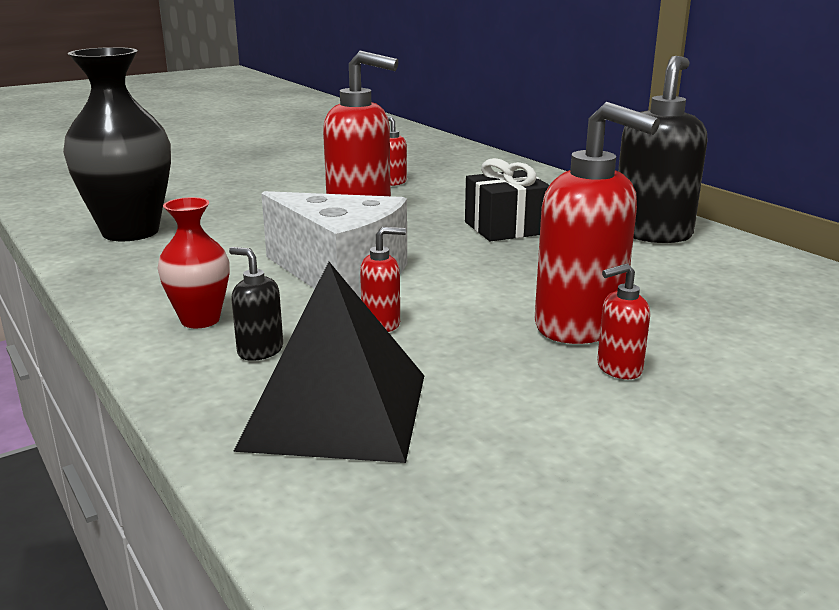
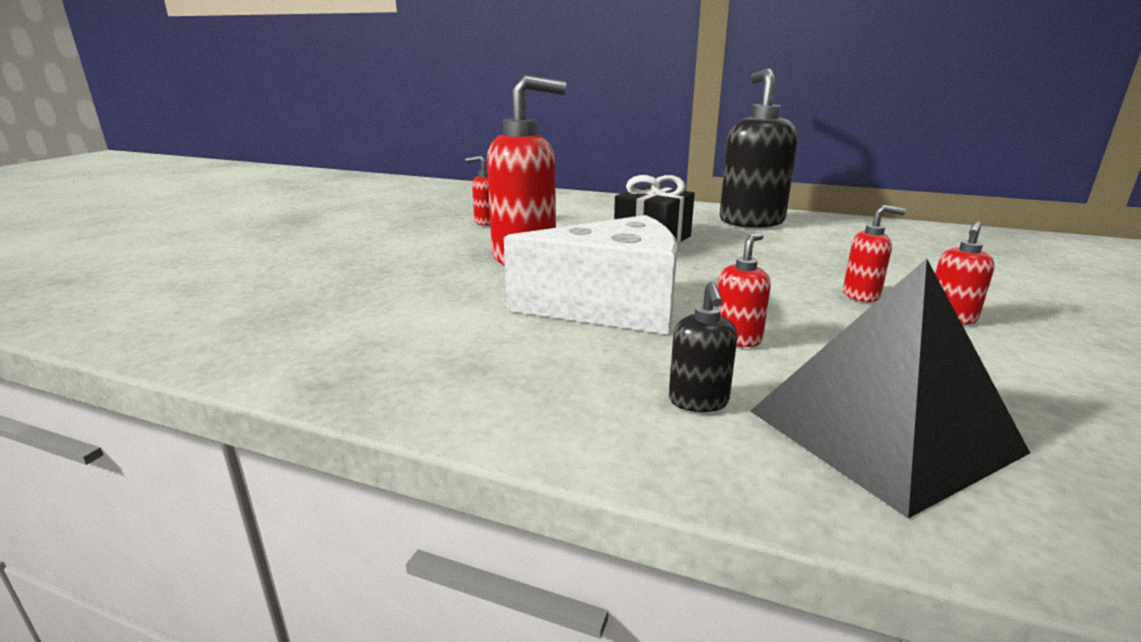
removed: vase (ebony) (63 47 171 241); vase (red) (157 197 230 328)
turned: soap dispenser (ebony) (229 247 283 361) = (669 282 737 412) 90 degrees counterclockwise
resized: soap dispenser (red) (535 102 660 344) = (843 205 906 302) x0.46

--

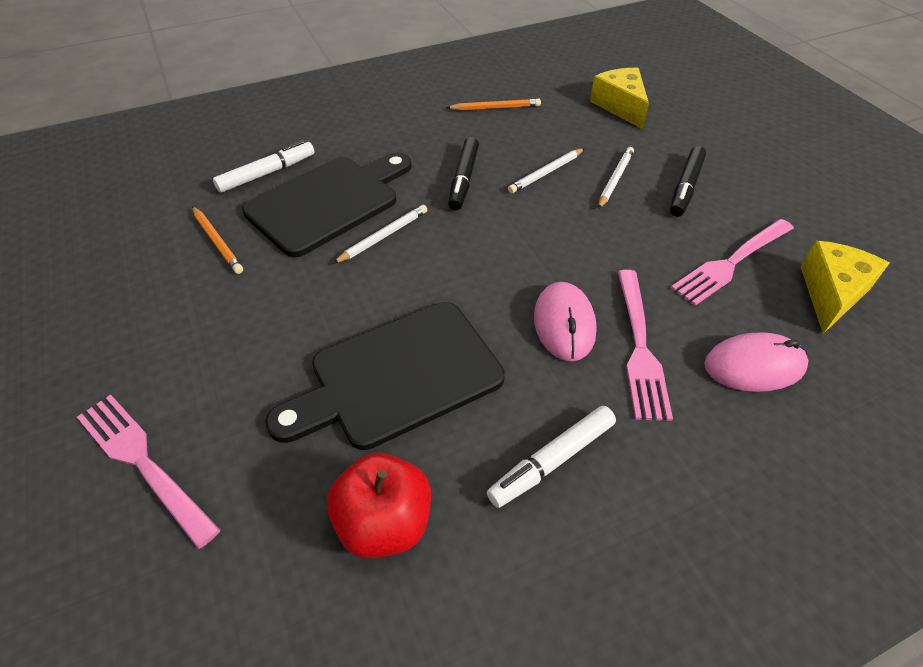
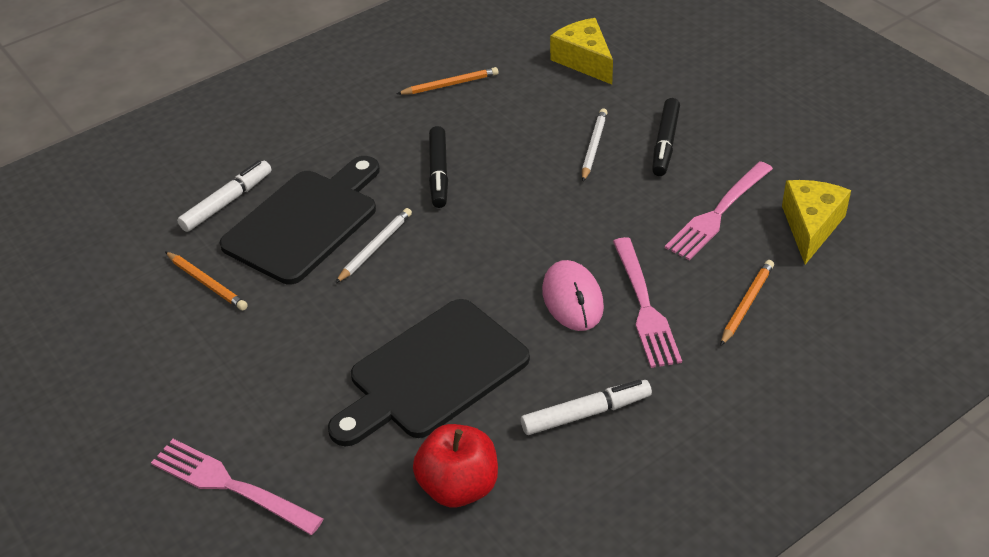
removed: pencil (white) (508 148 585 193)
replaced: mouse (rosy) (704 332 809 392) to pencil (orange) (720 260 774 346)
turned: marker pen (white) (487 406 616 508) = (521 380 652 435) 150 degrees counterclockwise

● **What to do**:
Pick out every line above that contains the word "pencil" and copy it.

● **Exercise answer**:
removed: pencil (white) (508 148 585 193)
replaced: mouse (rosy) (704 332 809 392) to pencil (orange) (720 260 774 346)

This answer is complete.